Activity:
Take the data below and copy exactly the lines starting at the one with "(183, 370) = (186, 175): none -> yellow drum" and finishing at the one with "(424, 263) = (512, 155): blue", both included.

Input material:
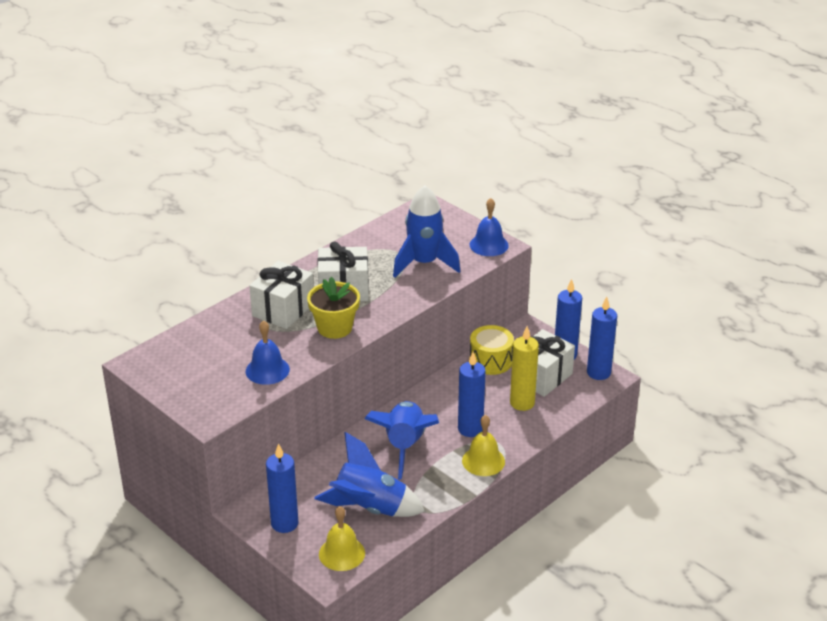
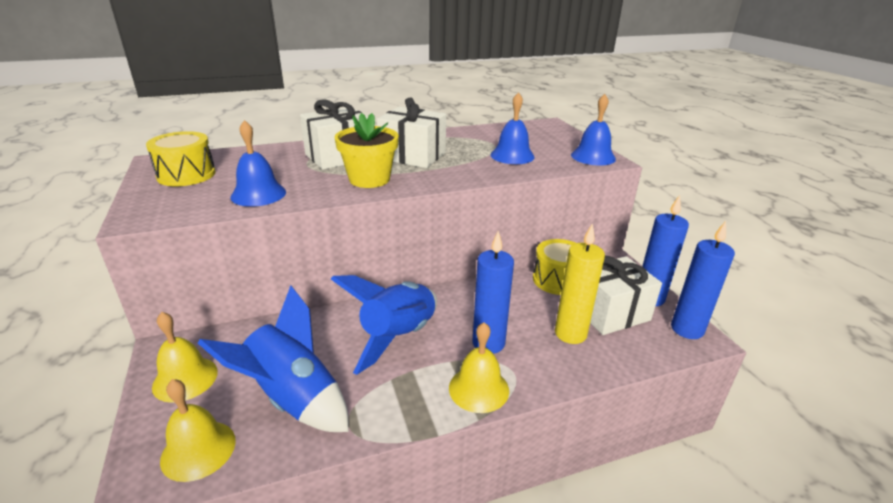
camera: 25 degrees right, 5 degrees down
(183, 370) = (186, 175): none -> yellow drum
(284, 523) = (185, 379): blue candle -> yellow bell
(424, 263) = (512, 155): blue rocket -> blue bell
---
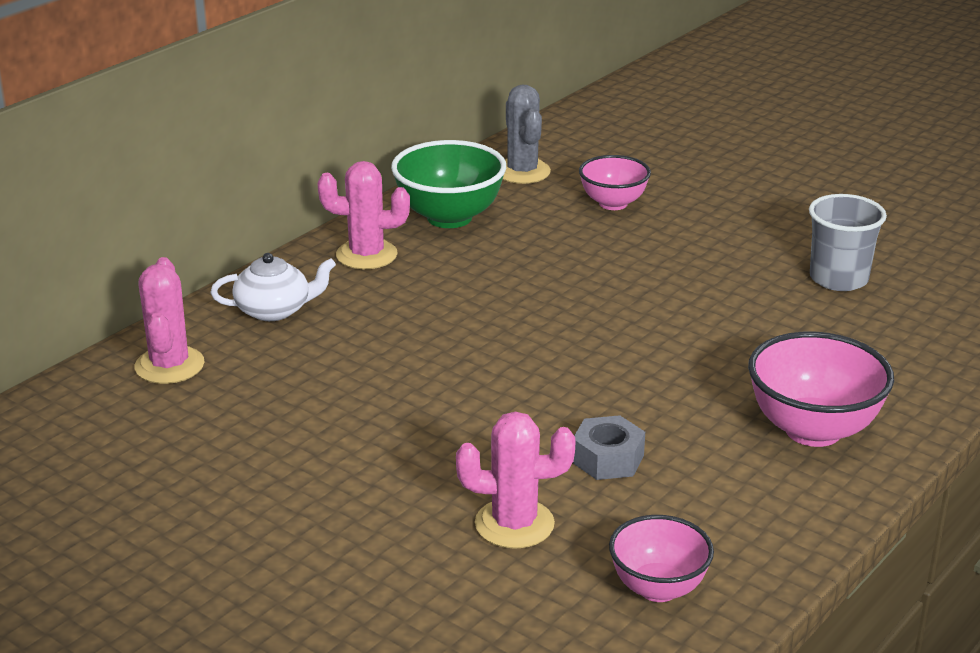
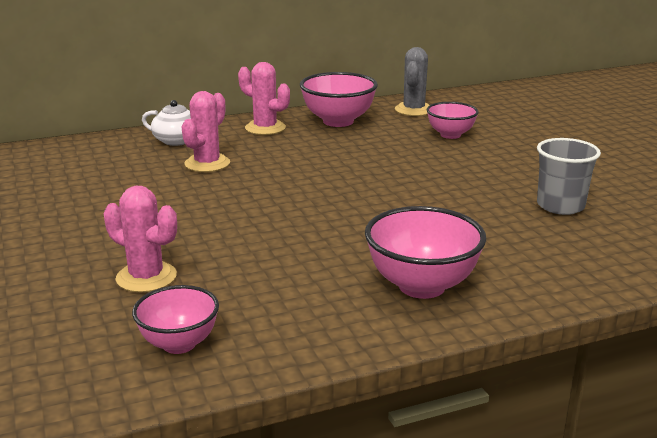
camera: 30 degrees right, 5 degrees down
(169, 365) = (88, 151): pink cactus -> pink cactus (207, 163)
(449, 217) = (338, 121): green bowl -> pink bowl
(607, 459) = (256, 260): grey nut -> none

Result below:
(183, 370) = (186, 175): none -> yellow drum
(284, 523) = (185, 379): blue candle -> yellow bell
(424, 263) = (512, 155): blue rocket -> blue bell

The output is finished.